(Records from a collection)
■ ■ ■ ■ ■
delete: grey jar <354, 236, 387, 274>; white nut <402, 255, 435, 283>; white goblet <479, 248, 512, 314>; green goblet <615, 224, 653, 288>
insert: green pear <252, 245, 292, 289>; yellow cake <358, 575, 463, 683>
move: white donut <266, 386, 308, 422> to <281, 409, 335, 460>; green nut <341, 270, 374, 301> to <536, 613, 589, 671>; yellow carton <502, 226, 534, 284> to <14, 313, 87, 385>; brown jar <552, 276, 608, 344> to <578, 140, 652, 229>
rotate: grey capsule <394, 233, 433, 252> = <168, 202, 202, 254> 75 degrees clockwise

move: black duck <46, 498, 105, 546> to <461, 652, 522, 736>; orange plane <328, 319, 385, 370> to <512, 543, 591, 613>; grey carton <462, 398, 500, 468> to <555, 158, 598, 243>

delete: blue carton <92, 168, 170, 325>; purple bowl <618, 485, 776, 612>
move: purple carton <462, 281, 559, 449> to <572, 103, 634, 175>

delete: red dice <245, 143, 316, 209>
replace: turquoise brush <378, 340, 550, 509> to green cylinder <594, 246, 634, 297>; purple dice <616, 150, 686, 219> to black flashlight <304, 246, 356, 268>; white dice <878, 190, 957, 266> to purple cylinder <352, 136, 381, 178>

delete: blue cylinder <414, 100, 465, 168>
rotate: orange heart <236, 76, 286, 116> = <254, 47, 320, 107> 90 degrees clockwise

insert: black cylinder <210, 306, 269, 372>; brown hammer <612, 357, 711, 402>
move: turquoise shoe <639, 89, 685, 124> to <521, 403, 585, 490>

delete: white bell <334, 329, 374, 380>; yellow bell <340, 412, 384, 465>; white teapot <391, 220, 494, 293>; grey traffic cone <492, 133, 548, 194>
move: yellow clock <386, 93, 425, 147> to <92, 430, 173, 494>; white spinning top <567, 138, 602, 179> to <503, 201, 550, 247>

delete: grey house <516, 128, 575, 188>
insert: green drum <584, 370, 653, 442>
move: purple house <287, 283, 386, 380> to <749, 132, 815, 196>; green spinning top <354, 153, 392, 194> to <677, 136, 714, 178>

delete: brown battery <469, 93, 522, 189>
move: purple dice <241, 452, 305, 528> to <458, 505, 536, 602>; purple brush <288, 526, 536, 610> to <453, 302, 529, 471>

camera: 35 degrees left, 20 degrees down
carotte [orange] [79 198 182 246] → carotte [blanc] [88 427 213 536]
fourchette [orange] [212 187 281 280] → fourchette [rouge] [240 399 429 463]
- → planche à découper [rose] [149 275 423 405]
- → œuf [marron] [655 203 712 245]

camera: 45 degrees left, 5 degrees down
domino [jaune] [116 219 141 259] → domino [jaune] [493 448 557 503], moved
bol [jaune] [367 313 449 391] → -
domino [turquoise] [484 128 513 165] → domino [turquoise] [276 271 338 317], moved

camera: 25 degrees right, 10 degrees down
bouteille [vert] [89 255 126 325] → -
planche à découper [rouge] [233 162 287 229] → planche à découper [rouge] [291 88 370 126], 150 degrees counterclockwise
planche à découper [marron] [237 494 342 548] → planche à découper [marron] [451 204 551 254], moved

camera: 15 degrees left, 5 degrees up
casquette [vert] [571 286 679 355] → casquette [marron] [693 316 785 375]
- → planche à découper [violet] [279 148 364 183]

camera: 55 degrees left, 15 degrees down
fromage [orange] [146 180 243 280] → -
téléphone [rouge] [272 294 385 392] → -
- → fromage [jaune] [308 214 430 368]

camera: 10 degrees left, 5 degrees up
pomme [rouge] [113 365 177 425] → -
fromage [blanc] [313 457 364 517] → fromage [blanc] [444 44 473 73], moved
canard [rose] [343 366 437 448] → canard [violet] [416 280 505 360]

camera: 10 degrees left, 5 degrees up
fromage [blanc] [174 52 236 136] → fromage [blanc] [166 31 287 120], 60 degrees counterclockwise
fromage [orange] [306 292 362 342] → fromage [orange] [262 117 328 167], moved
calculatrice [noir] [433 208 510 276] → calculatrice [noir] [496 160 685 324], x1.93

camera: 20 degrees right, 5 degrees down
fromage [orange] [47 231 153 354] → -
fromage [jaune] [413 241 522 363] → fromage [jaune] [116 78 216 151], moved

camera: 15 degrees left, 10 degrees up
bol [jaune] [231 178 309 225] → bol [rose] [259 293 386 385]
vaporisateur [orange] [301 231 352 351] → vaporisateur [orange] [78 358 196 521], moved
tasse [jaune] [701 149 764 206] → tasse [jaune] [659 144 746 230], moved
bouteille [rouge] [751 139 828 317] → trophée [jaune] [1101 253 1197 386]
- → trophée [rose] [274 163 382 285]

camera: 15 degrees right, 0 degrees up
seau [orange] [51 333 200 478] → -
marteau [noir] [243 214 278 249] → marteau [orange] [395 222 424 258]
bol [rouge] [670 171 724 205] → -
■ ■ ■ ■ ■
:: Task requirements ::
Please write out, exactly as they appear above, only the lines in the stretch from the line with "fourchette [orange] [212" through the line with "- → planche à découper [rose]".

:: Written answer ::
fourchette [orange] [212 187 281 280] → fourchette [rouge] [240 399 429 463]
- → planche à découper [rose] [149 275 423 405]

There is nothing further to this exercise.